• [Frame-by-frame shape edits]
# # # #
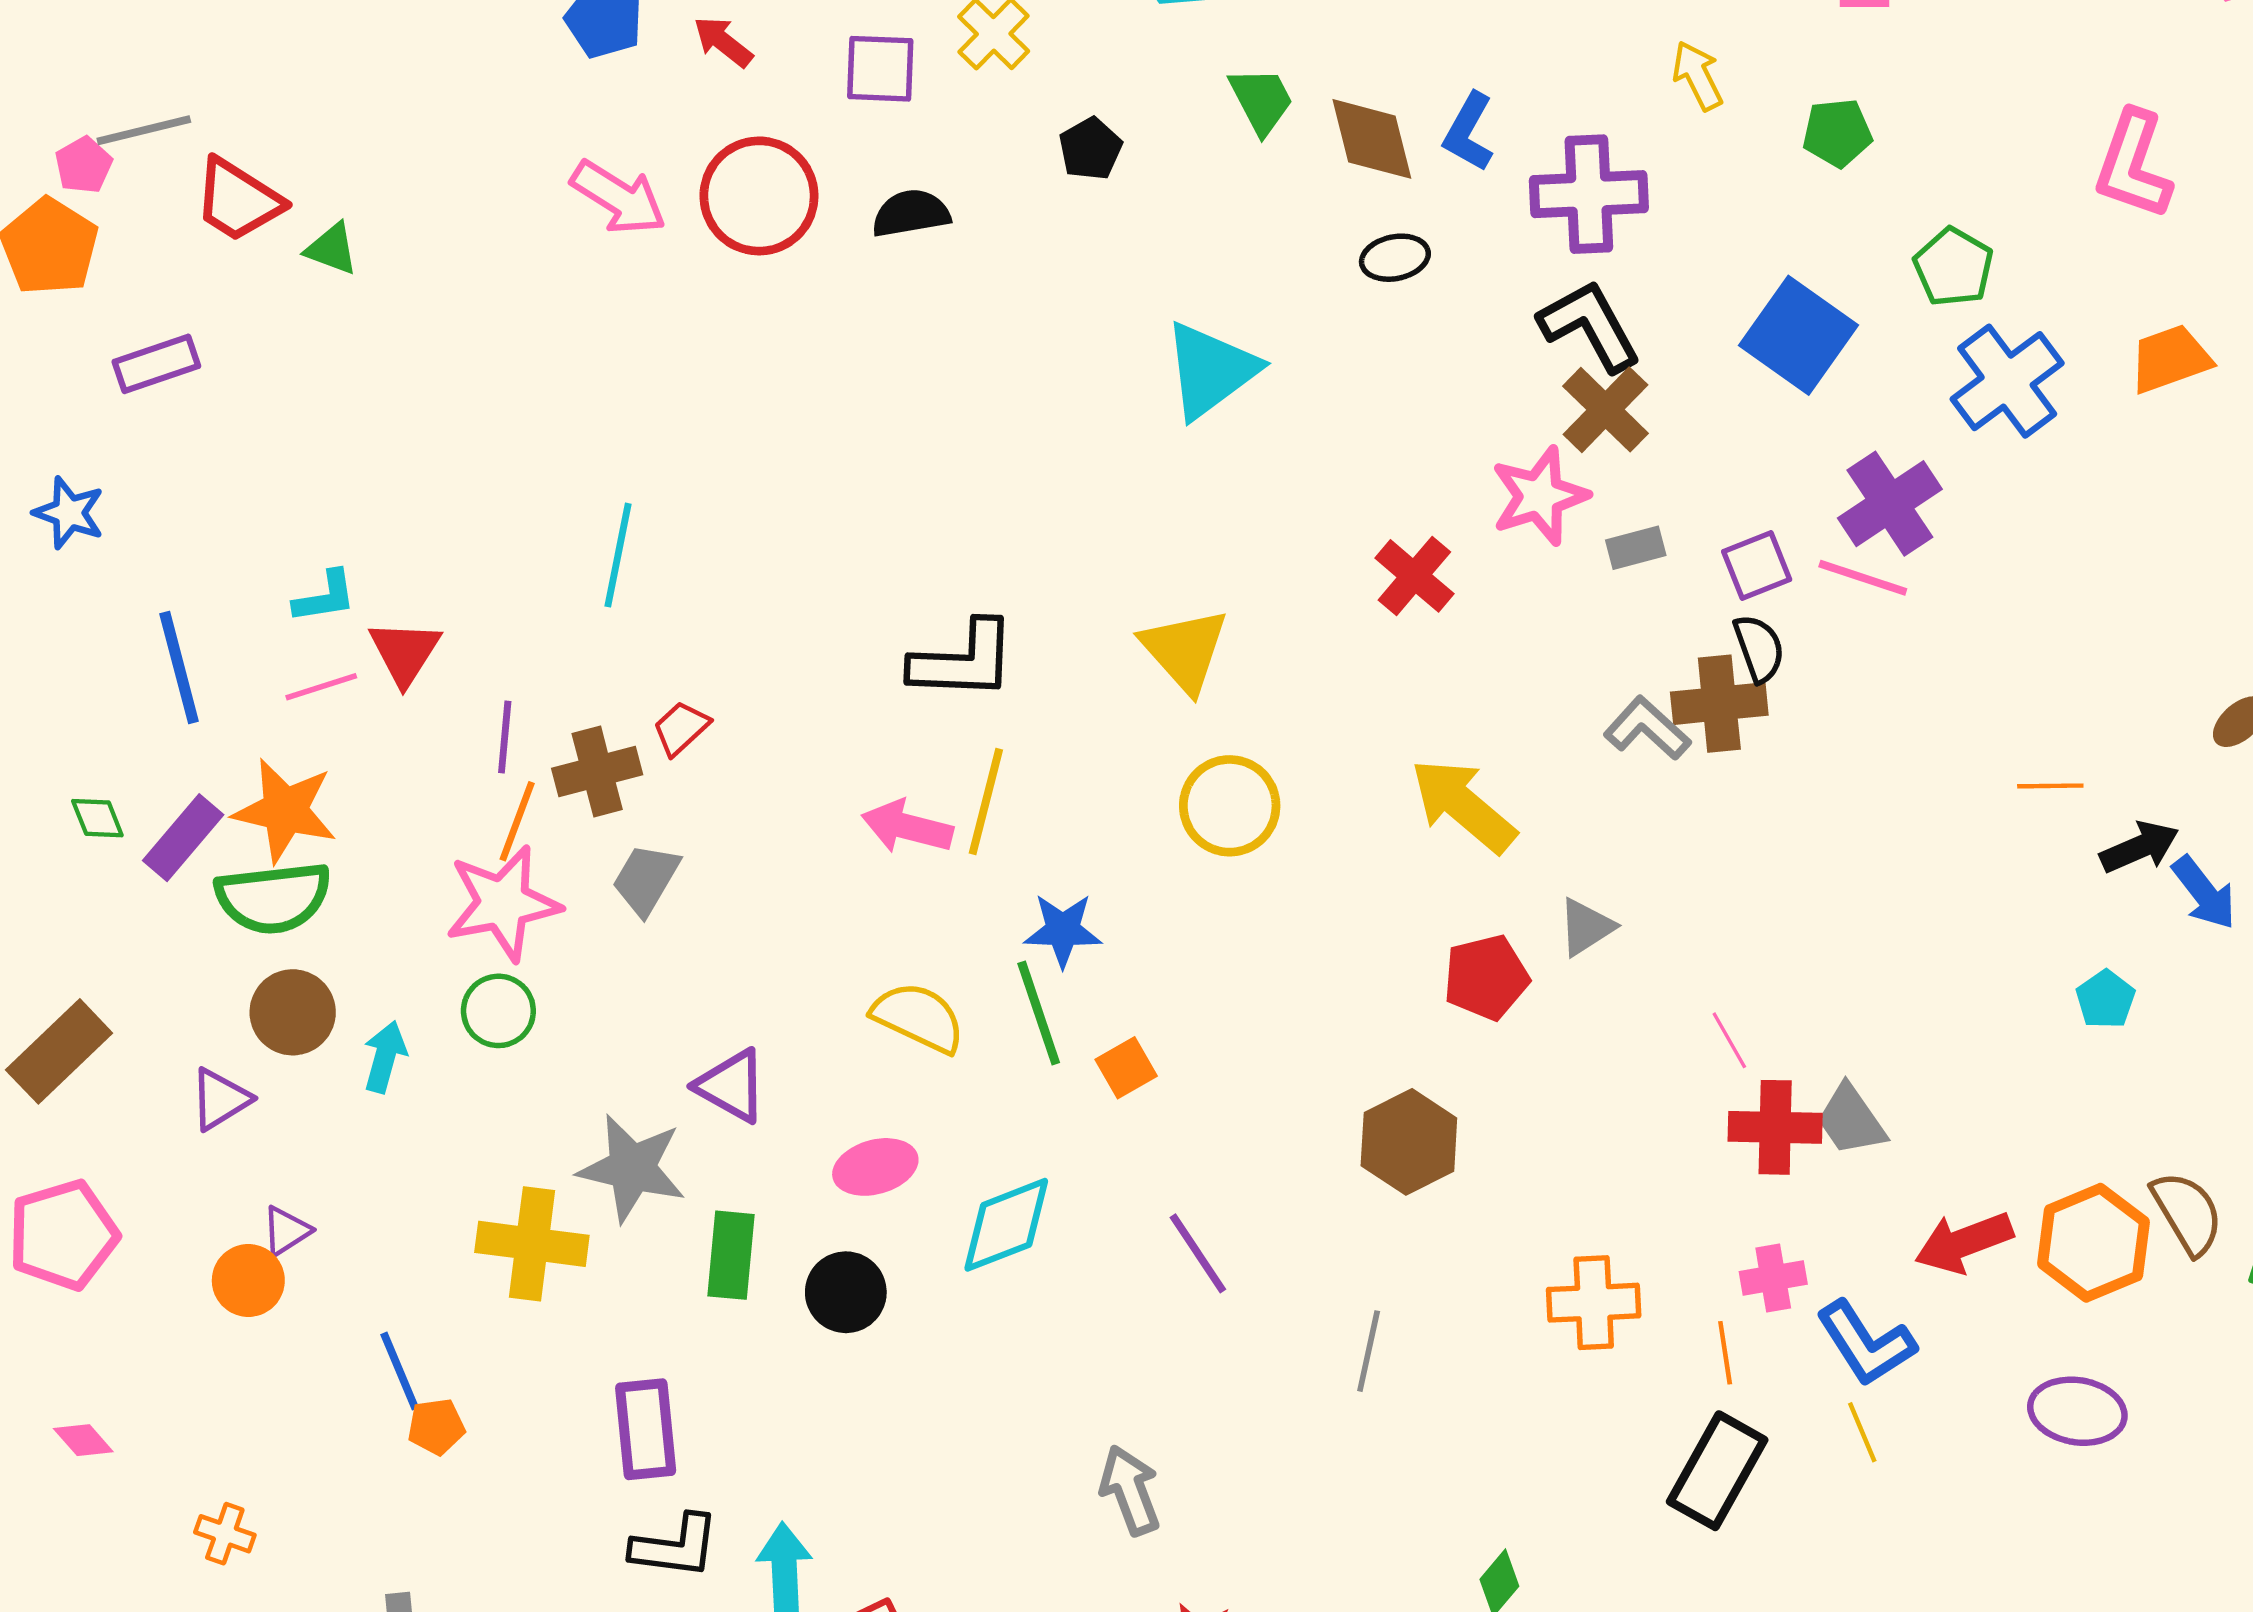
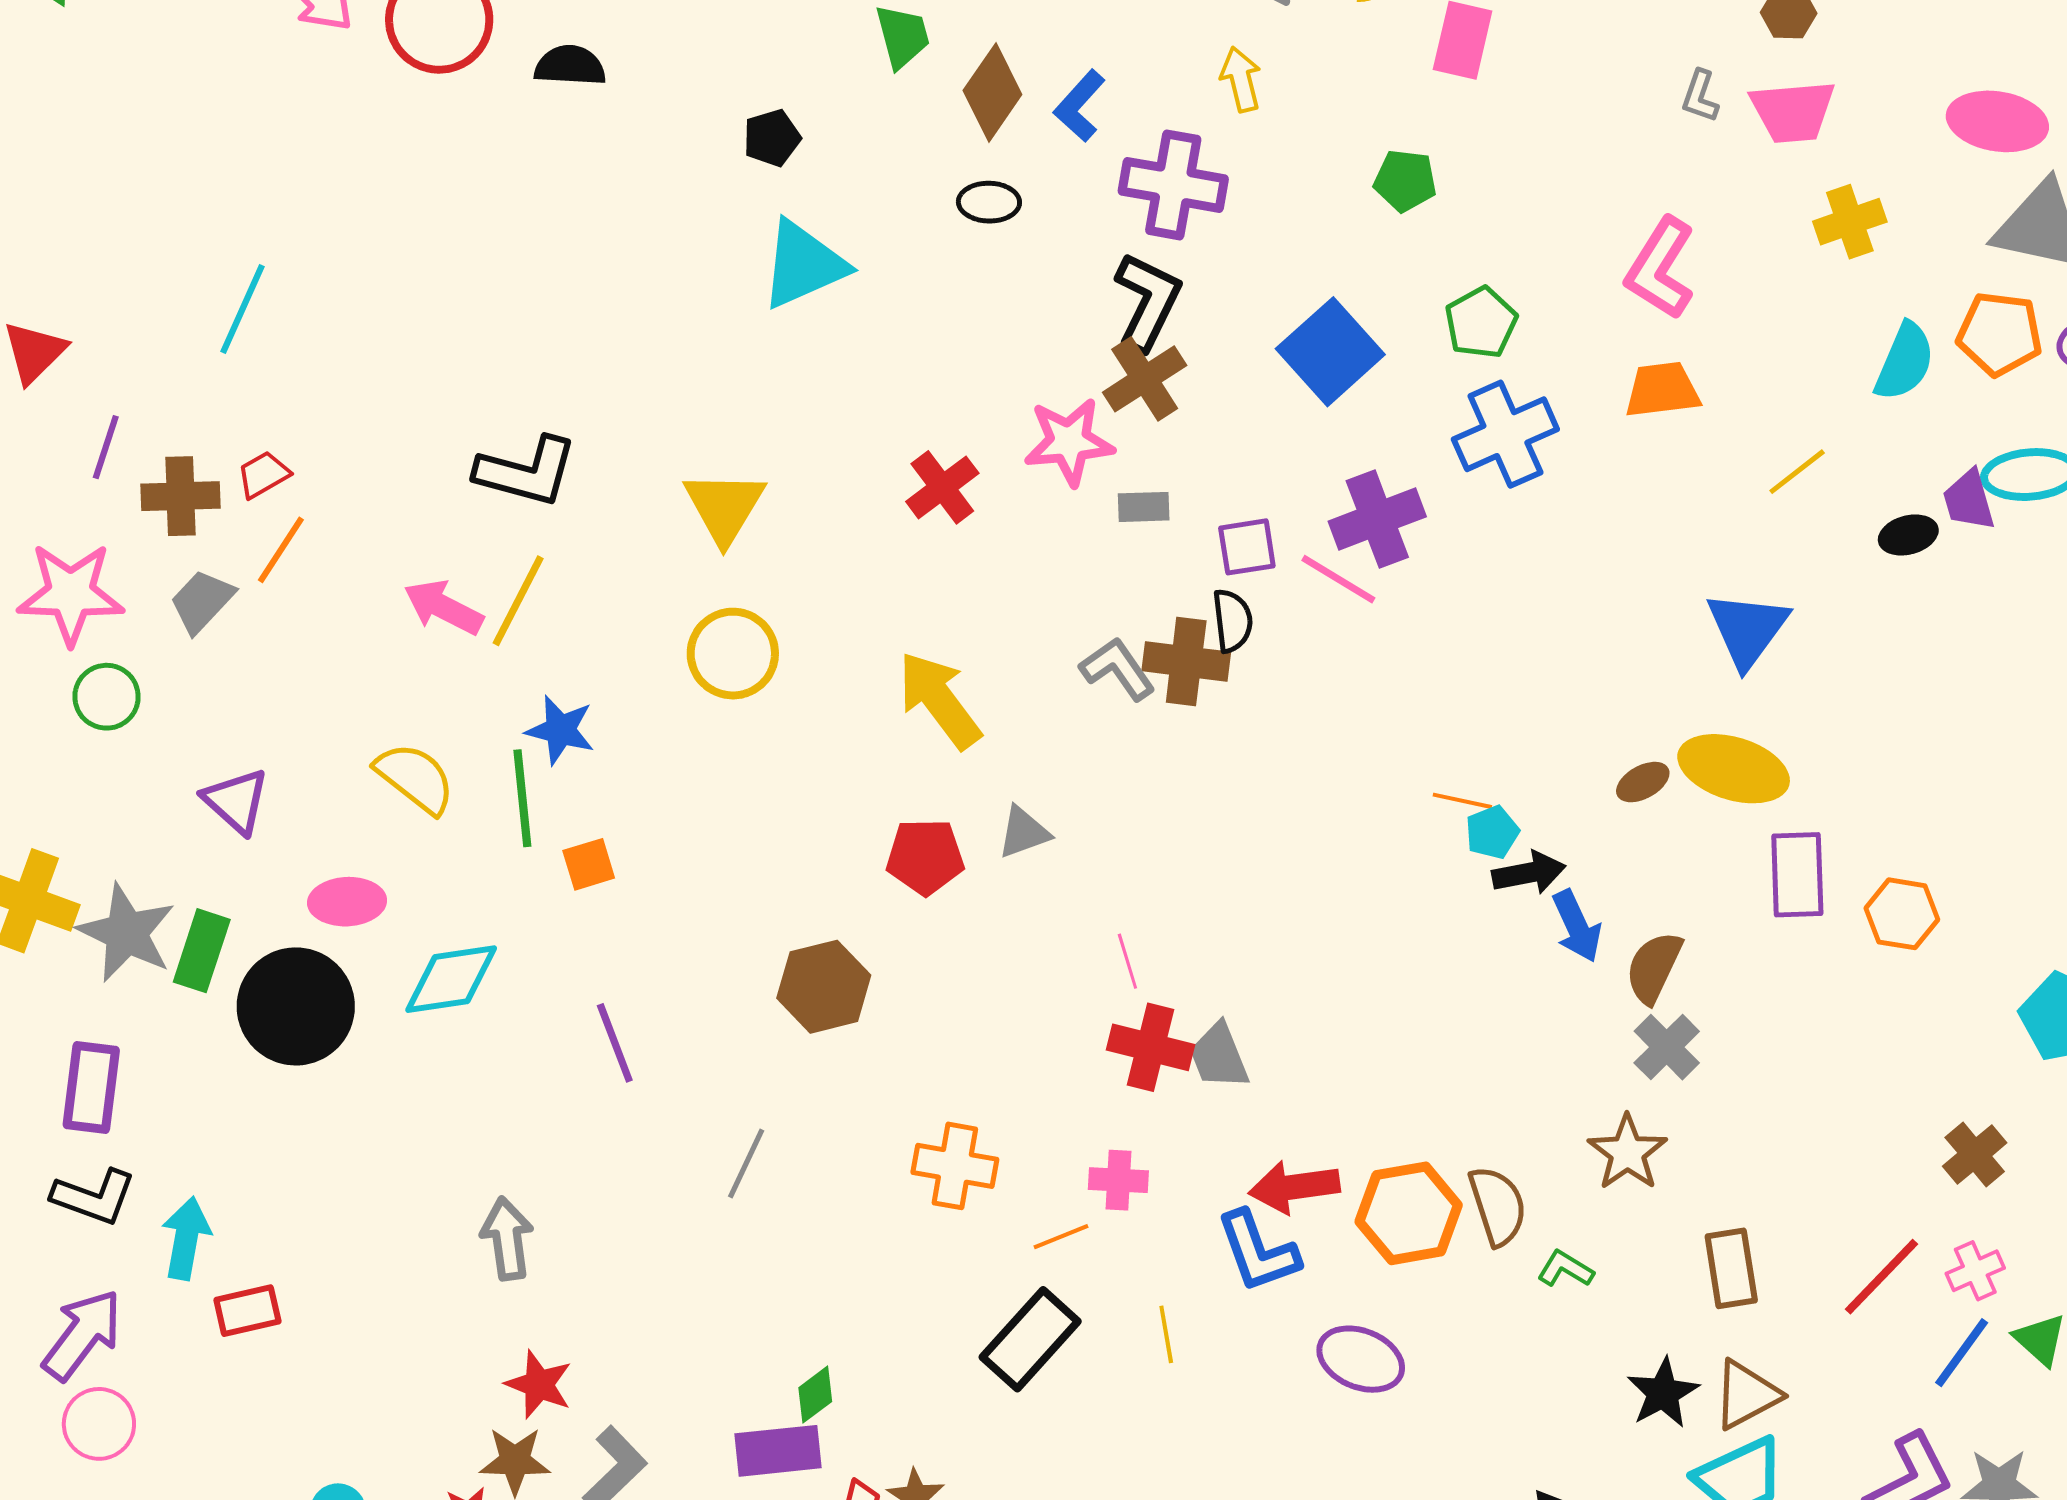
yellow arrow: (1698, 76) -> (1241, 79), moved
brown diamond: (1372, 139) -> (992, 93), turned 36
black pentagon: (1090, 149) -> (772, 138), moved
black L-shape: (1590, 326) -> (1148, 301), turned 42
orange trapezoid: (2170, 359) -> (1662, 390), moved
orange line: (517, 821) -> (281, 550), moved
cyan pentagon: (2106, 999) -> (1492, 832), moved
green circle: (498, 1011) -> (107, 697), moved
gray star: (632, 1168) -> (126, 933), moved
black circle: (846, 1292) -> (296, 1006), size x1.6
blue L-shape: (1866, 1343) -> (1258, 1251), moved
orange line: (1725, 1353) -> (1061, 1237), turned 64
# # # #
• [Task goal] In the entries above, find the line with "brown diamond: (1372, 139)", then retype it and every line after it exactly.

• [Response to the task]
brown diamond: (1372, 139) -> (992, 93), turned 36
black pentagon: (1090, 149) -> (772, 138), moved
black L-shape: (1590, 326) -> (1148, 301), turned 42
orange trapezoid: (2170, 359) -> (1662, 390), moved
orange line: (517, 821) -> (281, 550), moved
cyan pentagon: (2106, 999) -> (1492, 832), moved
green circle: (498, 1011) -> (107, 697), moved
gray star: (632, 1168) -> (126, 933), moved
black circle: (846, 1292) -> (296, 1006), size x1.6
blue L-shape: (1866, 1343) -> (1258, 1251), moved
orange line: (1725, 1353) -> (1061, 1237), turned 64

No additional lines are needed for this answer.